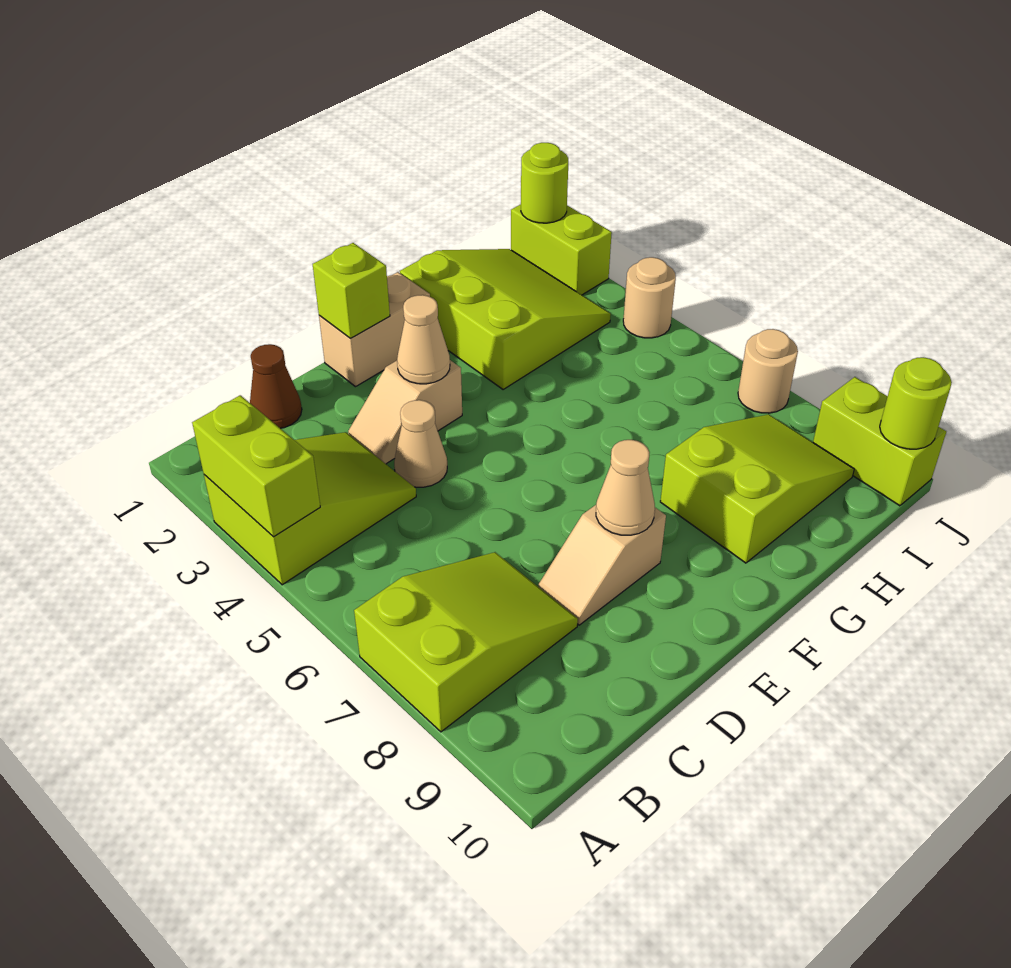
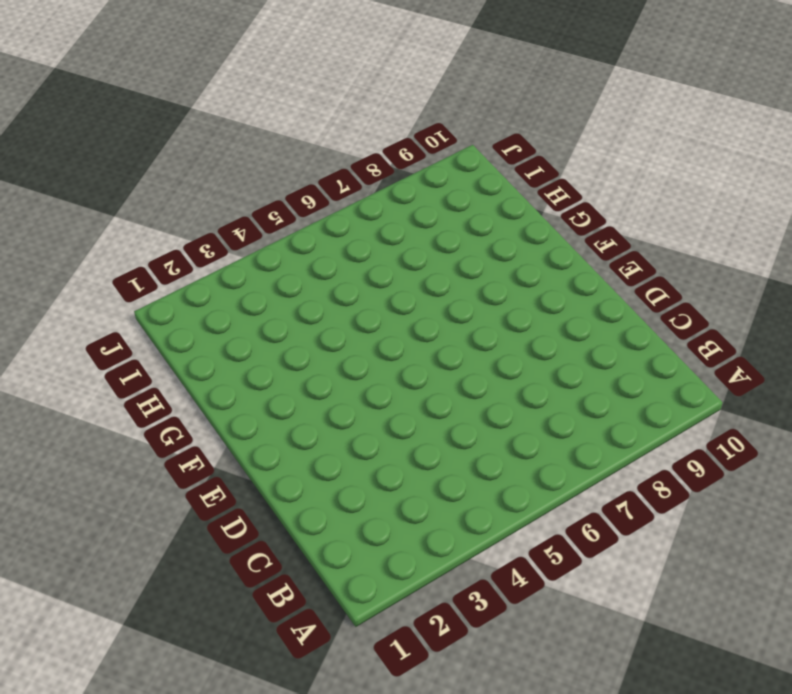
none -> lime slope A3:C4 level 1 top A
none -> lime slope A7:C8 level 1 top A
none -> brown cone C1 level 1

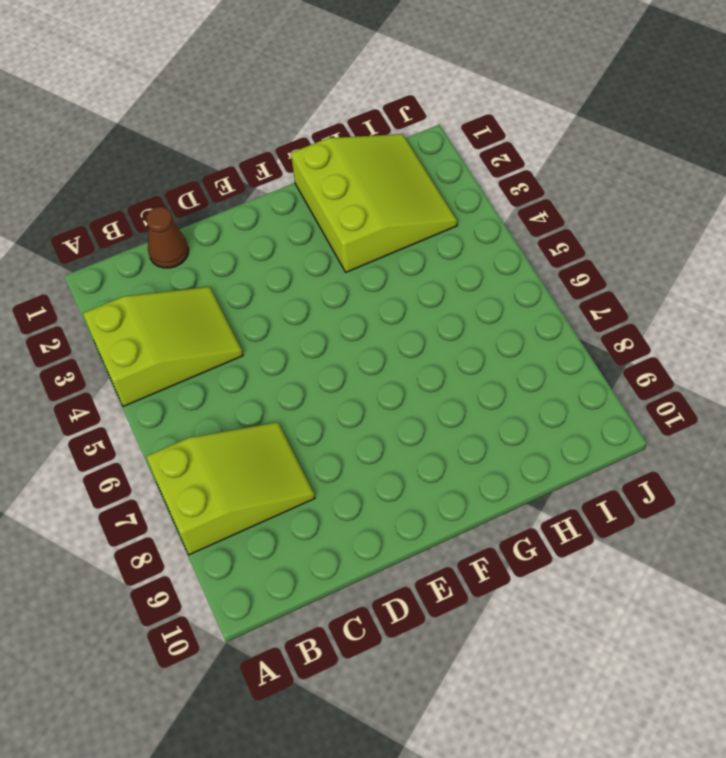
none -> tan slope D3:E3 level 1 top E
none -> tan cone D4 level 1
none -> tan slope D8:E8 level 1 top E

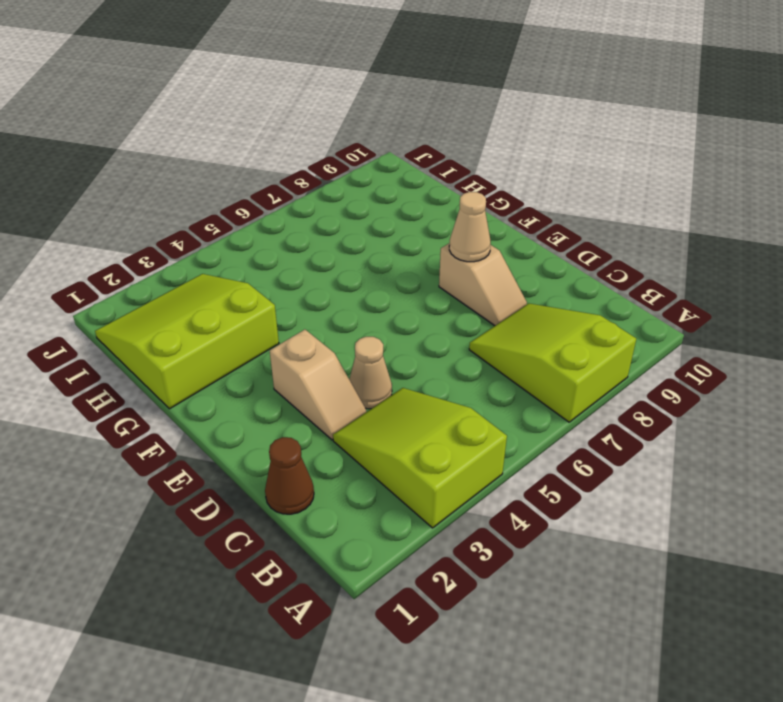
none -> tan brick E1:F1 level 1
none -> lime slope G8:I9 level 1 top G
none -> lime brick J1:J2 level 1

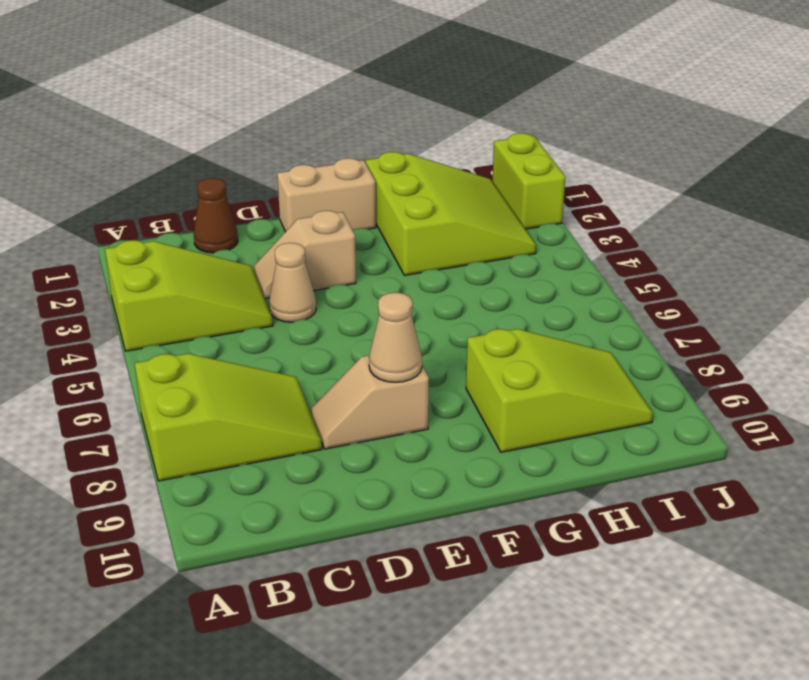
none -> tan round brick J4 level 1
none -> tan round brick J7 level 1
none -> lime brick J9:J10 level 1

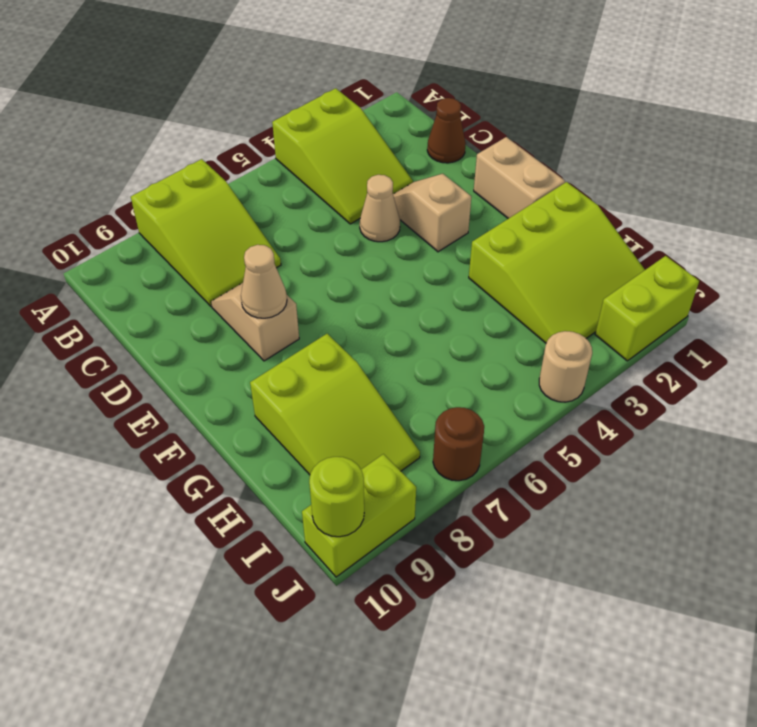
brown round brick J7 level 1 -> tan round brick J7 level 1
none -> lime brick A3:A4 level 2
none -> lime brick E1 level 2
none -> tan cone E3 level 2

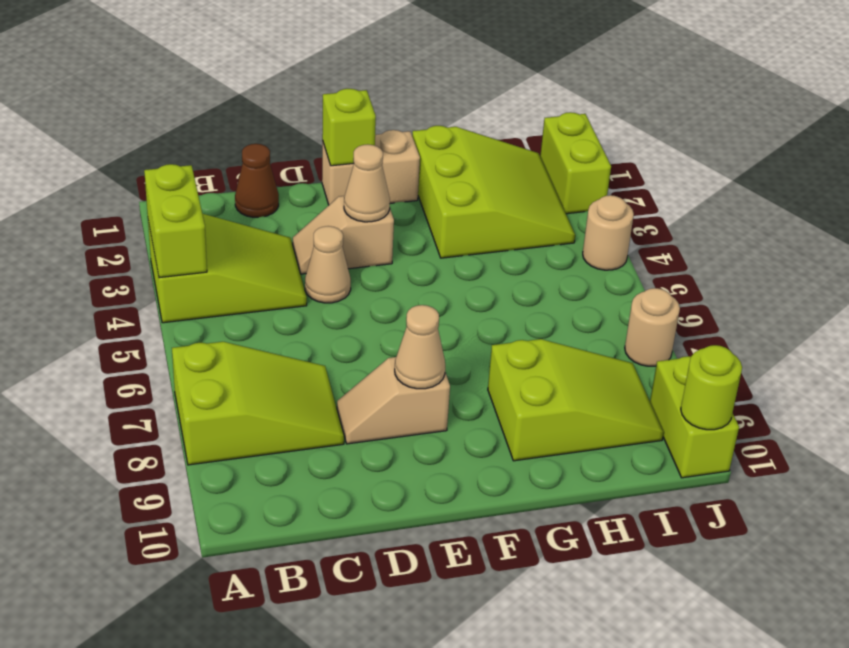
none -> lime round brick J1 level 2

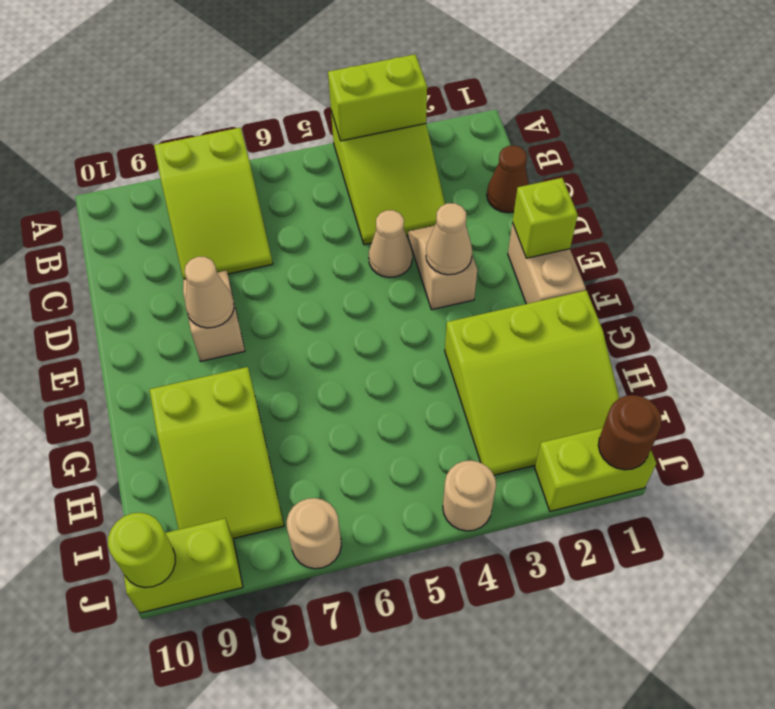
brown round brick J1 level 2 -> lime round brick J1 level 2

※ ※ ※

About this task
Without the pictures, give back every record precisely as shown.

The completed task
none -> lime slope A3:C4 level 1 top A
none -> lime slope A7:C8 level 1 top A
none -> brown cone C1 level 1

none -> tan slope D3:E3 level 1 top E
none -> tan cone D4 level 1
none -> tan slope D8:E8 level 1 top E

none -> tan brick E1:F1 level 1
none -> lime slope G8:I9 level 1 top G
none -> lime brick J1:J2 level 1

none -> tan round brick J4 level 1
none -> tan round brick J7 level 1
none -> lime brick J9:J10 level 1

brown round brick J7 level 1 -> tan round brick J7 level 1
none -> lime brick A3:A4 level 2
none -> lime brick E1 level 2
none -> tan cone E3 level 2

none -> lime round brick J1 level 2

brown round brick J1 level 2 -> lime round brick J1 level 2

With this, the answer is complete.